[Items from a data source]

□ □ □ □

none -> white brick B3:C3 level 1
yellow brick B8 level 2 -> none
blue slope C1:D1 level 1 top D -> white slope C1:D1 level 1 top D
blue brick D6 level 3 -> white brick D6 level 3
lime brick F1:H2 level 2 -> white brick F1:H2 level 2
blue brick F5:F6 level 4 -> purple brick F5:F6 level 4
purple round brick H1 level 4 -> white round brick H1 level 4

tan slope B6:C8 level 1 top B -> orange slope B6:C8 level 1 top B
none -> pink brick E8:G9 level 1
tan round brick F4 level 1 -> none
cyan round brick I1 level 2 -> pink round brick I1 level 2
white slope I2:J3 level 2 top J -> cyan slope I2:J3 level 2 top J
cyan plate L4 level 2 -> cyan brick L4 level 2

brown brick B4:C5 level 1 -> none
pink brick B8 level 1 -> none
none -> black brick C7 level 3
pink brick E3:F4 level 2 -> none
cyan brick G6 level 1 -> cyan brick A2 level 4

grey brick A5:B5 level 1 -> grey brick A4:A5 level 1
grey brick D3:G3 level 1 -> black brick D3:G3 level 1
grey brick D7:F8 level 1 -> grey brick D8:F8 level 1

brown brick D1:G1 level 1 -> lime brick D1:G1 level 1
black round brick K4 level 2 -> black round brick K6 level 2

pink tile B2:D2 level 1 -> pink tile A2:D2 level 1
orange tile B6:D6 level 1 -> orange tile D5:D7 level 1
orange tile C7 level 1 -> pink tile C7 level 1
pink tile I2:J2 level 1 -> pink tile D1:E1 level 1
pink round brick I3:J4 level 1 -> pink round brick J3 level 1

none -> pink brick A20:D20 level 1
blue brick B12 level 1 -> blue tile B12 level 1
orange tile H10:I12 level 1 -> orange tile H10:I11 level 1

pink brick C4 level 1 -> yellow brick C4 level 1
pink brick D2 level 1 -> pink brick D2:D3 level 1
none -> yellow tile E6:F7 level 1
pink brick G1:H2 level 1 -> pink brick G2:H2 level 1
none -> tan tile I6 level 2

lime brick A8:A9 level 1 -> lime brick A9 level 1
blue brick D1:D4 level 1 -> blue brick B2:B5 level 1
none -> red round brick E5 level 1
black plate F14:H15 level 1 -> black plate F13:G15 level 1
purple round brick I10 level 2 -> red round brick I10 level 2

□ □ □ □

### TASK DESCRIPTION
Taking the line with "cyan plate L4" as the first and the line with "orange tile C7" as the last, retype that stretch of the data above exactly, with no other lines.

### SOLUTION TO THIS TASK
cyan plate L4 level 2 -> cyan brick L4 level 2

brown brick B4:C5 level 1 -> none
pink brick B8 level 1 -> none
none -> black brick C7 level 3
pink brick E3:F4 level 2 -> none
cyan brick G6 level 1 -> cyan brick A2 level 4

grey brick A5:B5 level 1 -> grey brick A4:A5 level 1
grey brick D3:G3 level 1 -> black brick D3:G3 level 1
grey brick D7:F8 level 1 -> grey brick D8:F8 level 1

brown brick D1:G1 level 1 -> lime brick D1:G1 level 1
black round brick K4 level 2 -> black round brick K6 level 2

pink tile B2:D2 level 1 -> pink tile A2:D2 level 1
orange tile B6:D6 level 1 -> orange tile D5:D7 level 1
orange tile C7 level 1 -> pink tile C7 level 1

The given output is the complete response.